## HOW TO COMPLETE THIS TASK:
Write out the whole listing exactly; no images belong in it.

## SUPPLIED DATA:
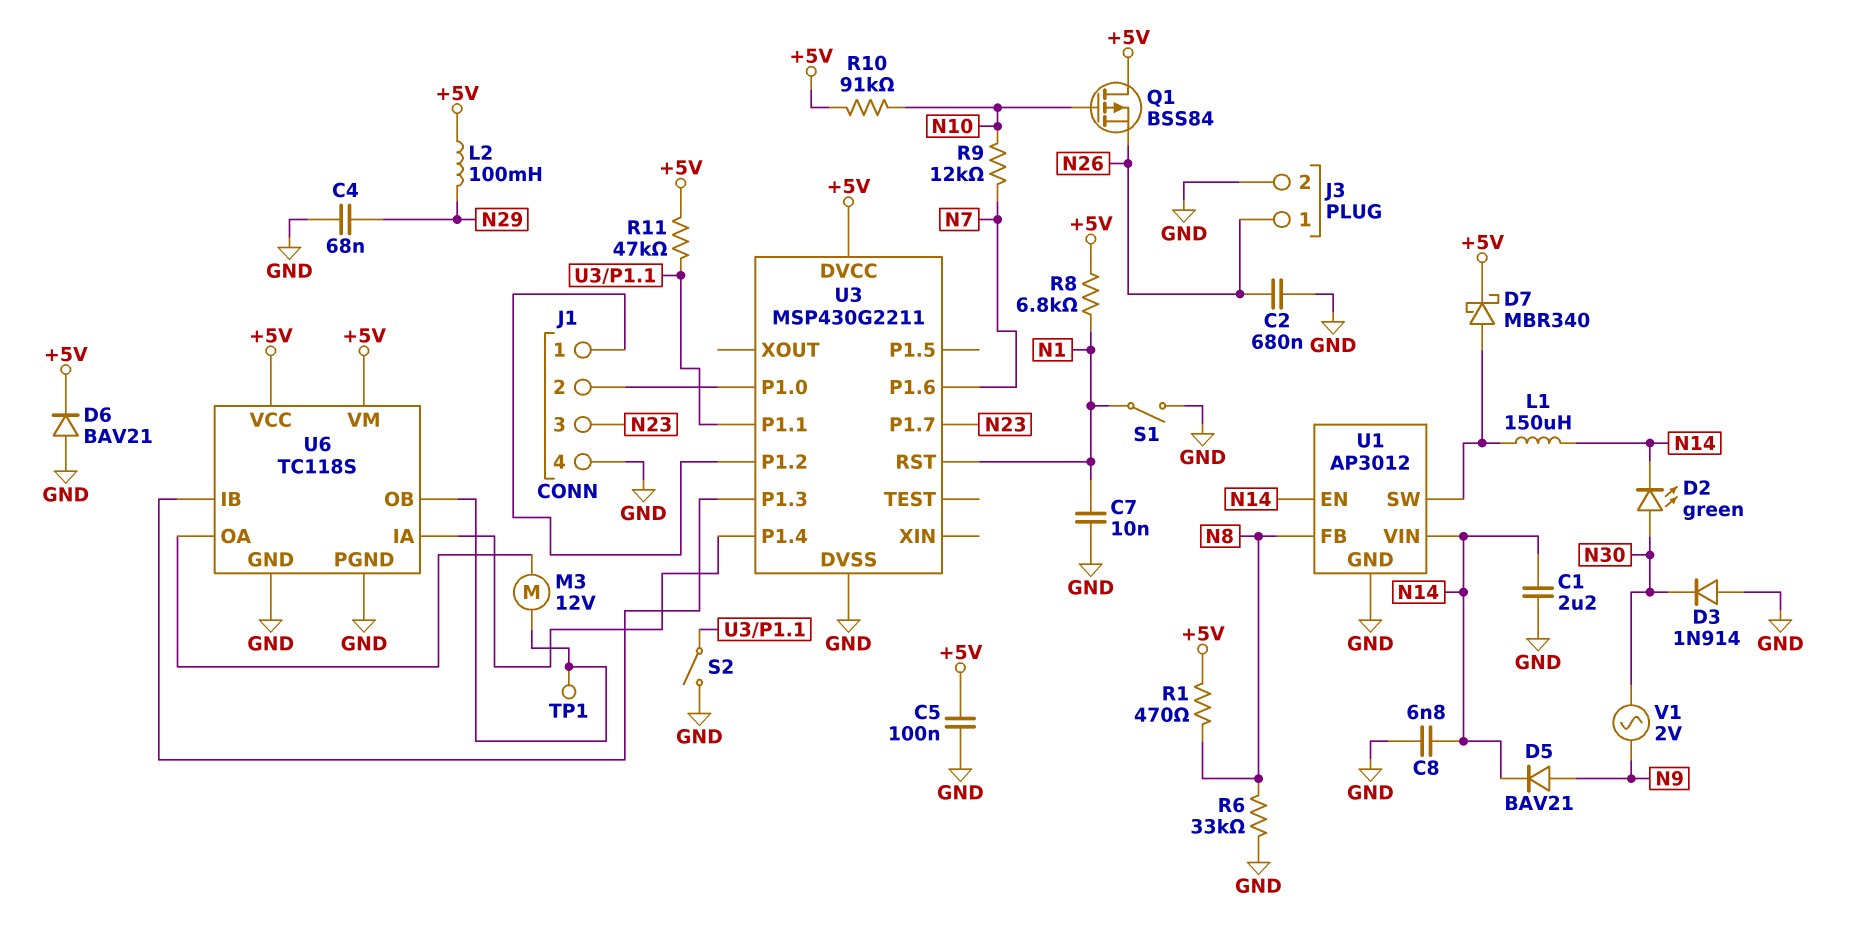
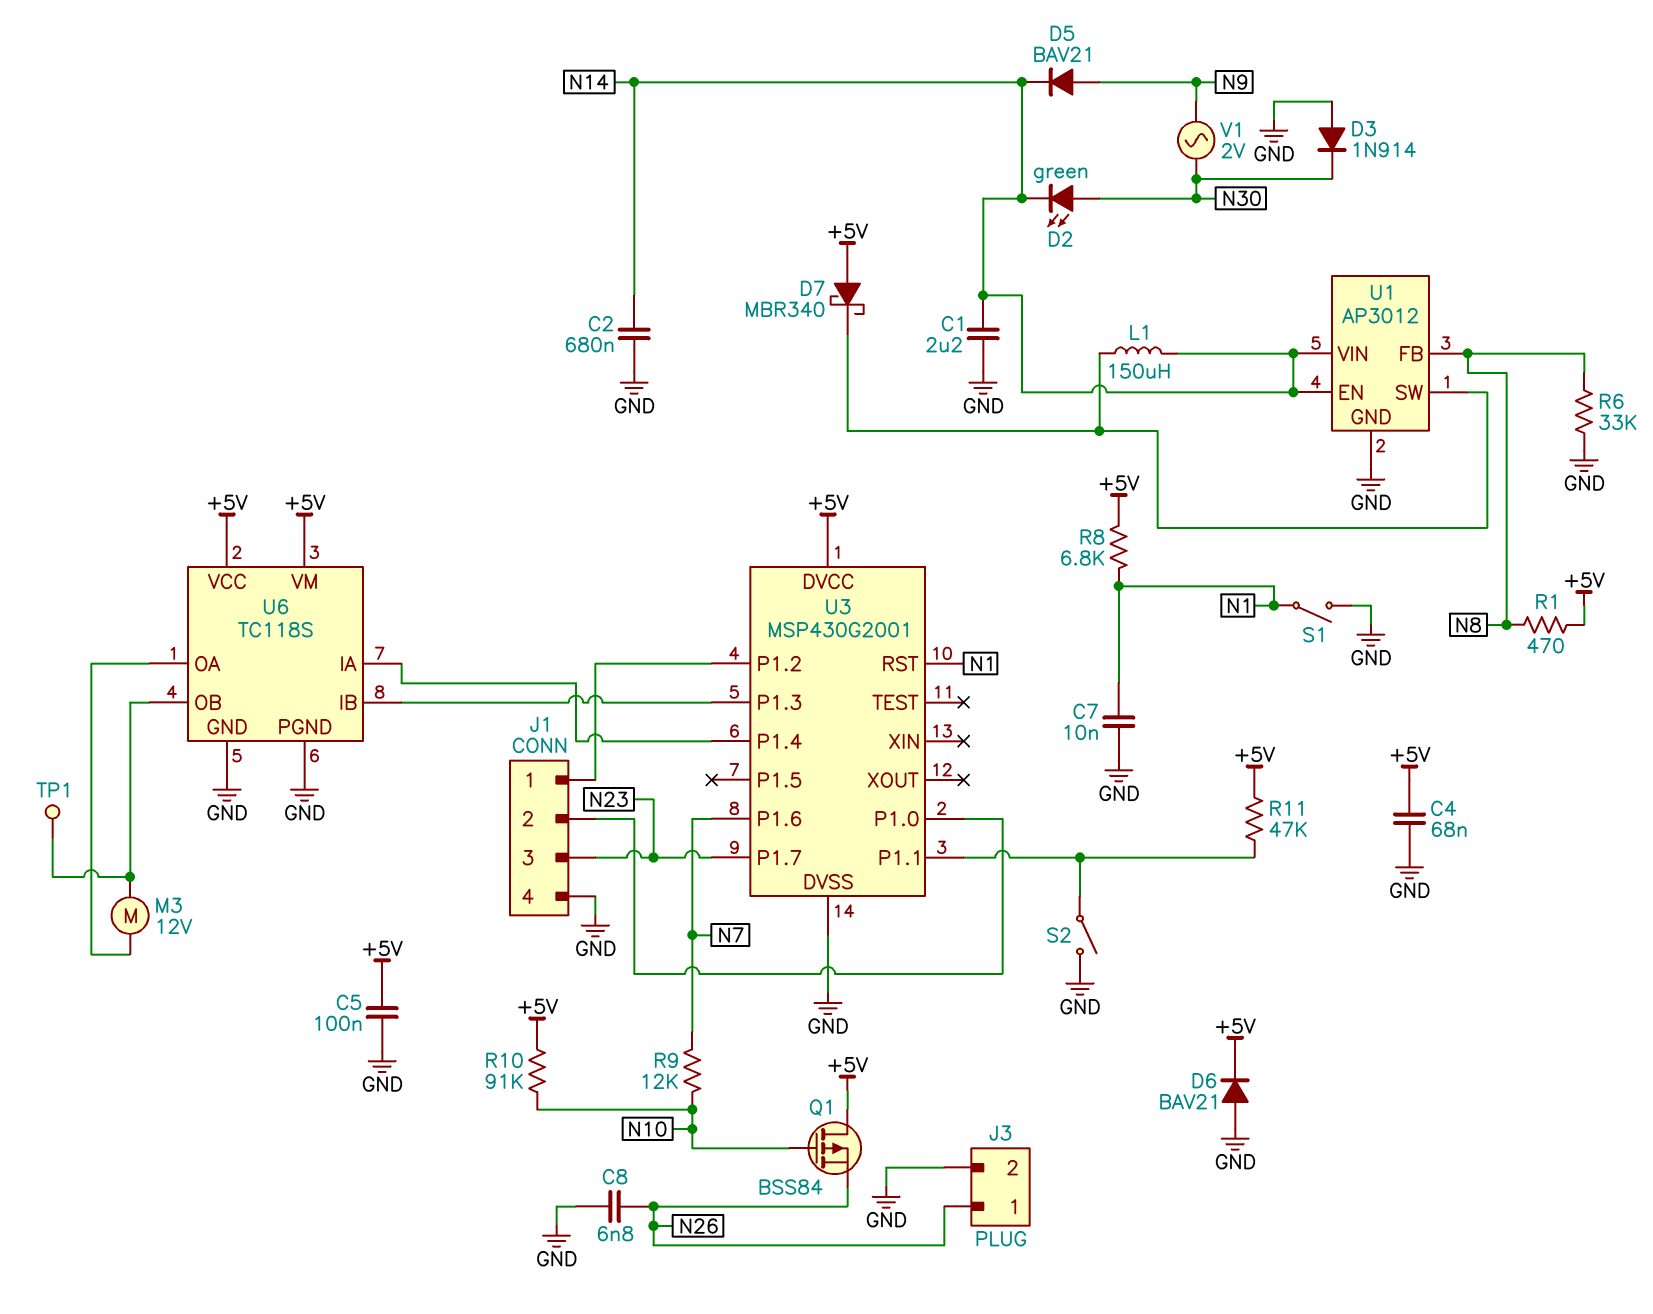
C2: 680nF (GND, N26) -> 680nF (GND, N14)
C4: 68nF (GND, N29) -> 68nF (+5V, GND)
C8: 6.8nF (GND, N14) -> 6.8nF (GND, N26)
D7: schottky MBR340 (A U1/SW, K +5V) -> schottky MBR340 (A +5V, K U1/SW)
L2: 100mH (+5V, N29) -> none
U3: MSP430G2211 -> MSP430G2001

## WRITTEN SOLUTION:
C2: 680nF (GND, N26) -> 680nF (GND, N14)
C4: 68nF (GND, N29) -> 68nF (+5V, GND)
C8: 6.8nF (GND, N14) -> 6.8nF (GND, N26)
D7: schottky MBR340 (A U1/SW, K +5V) -> schottky MBR340 (A +5V, K U1/SW)
L2: 100mH (+5V, N29) -> none
U3: MSP430G2211 -> MSP430G2001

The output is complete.